= DATA TO EXAMINE =
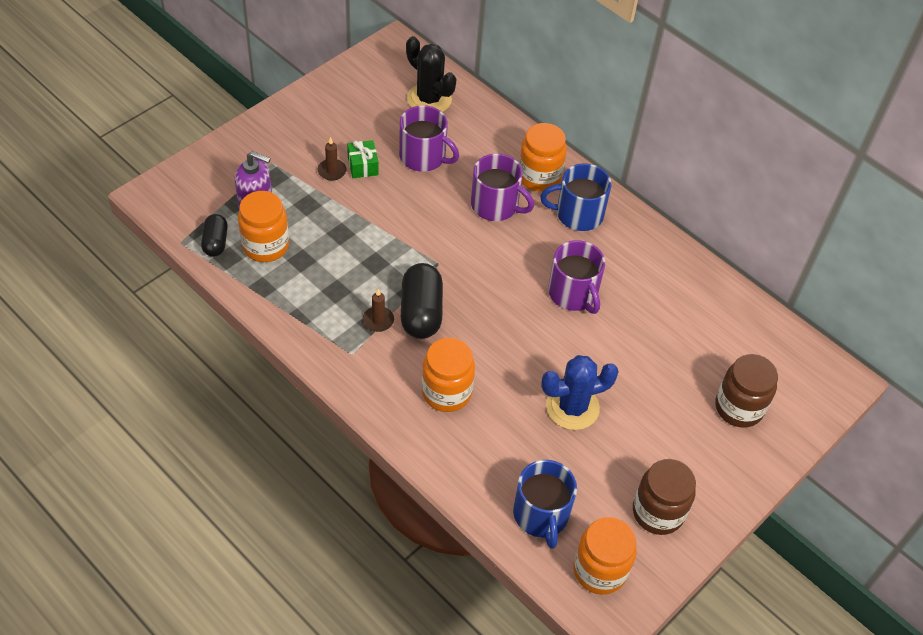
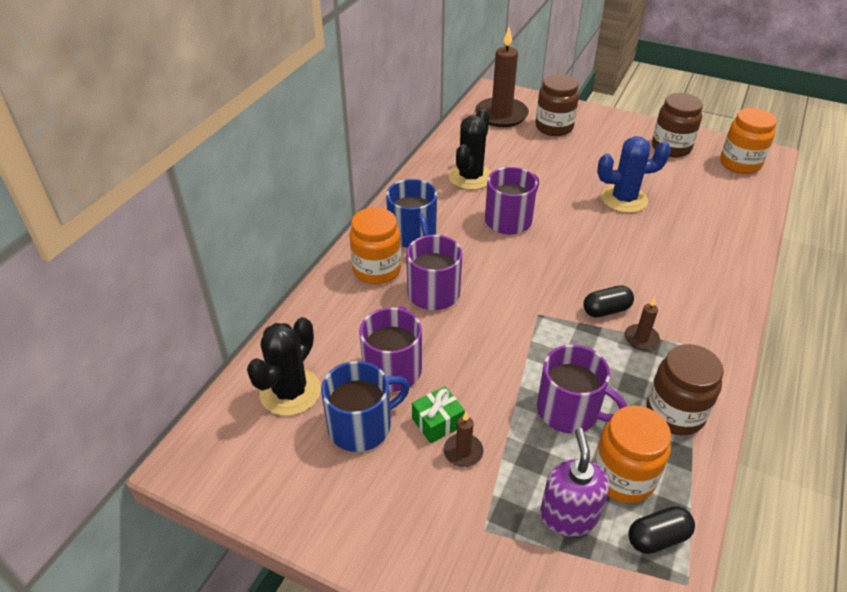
camera: 105 degrees left, 10 degrees down
black capsule [401,263,443,339] -> black capsule [583,285,634,317], size x0.59
orange jar [422,338,475,412] -> none
blue mug [513,460,577,549] -> blue mug moved to [321,361,410,452]
blue cactus [541,355,619,430] -> blue cactus turned 60 degrees counterclockwise [597,136,671,213]
none -> black cactus [449,109,492,190]
none -> brown candle [475,28,529,127]
none -> purple mug [537,345,627,433]
none -> brown jar [646,344,724,435]

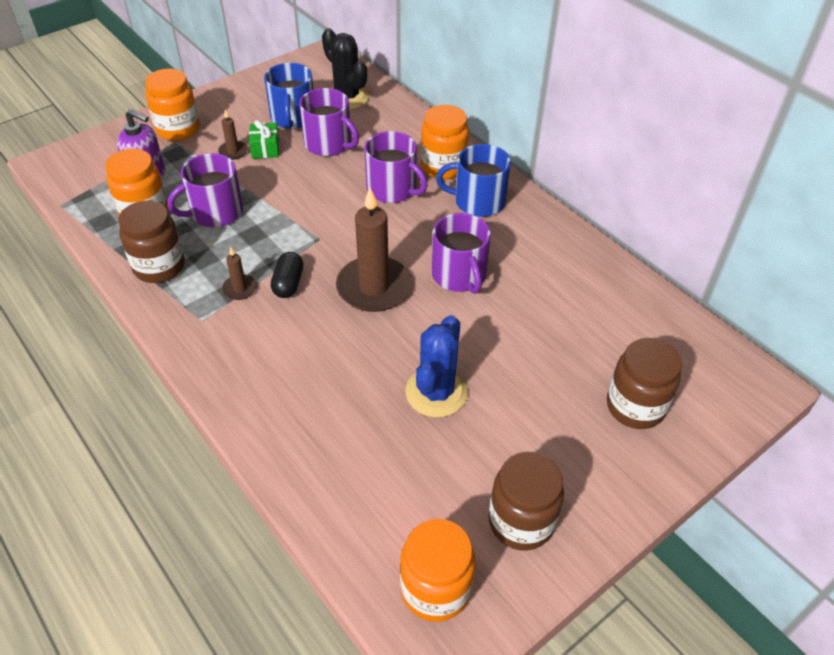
camera: 115 degrees right, 5 degrees up
black cactus [449,109,492,190] -> none
brown candle [475,28,529,127] -> brown candle moved to [336,188,412,312]
black capsule [628,506,695,554] -> none
none -> orange jar [145,69,200,141]

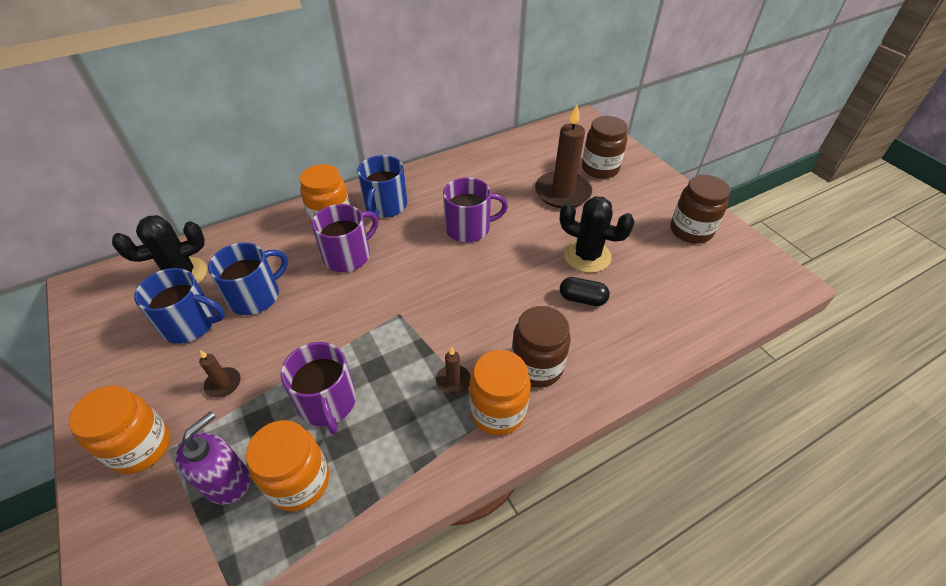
camera: 80 degrees left, 0 degrees up
brown jar [118,201,185,283] -> brown jar moved to [511,306,570,388]
green gift [249,120,279,159] -> none
black capsule [271,252,303,298] -> black capsule moved to [560,277,610,306]
purple mug [299,88,359,156] -> blue mug [208,243,288,315]
brown candle [336,188,412,312] -> brown candle moved to [535,105,592,208]
orange jar [400,519,476,622] -> orange jar moved to [469,350,531,435]
blue cactus [405,315,468,418] -> black cactus [560,196,635,273]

= WHAT IS NEEDED =
From the material above, return every line that contains "cactus".

= EXERCISE ANSWER =
blue cactus [541,355,619,430] -> blue cactus turned 60 degrees counterclockwise [597,136,671,213]
none -> black cactus [449,109,492,190]
black cactus [449,109,492,190] -> none
blue cactus [405,315,468,418] -> black cactus [560,196,635,273]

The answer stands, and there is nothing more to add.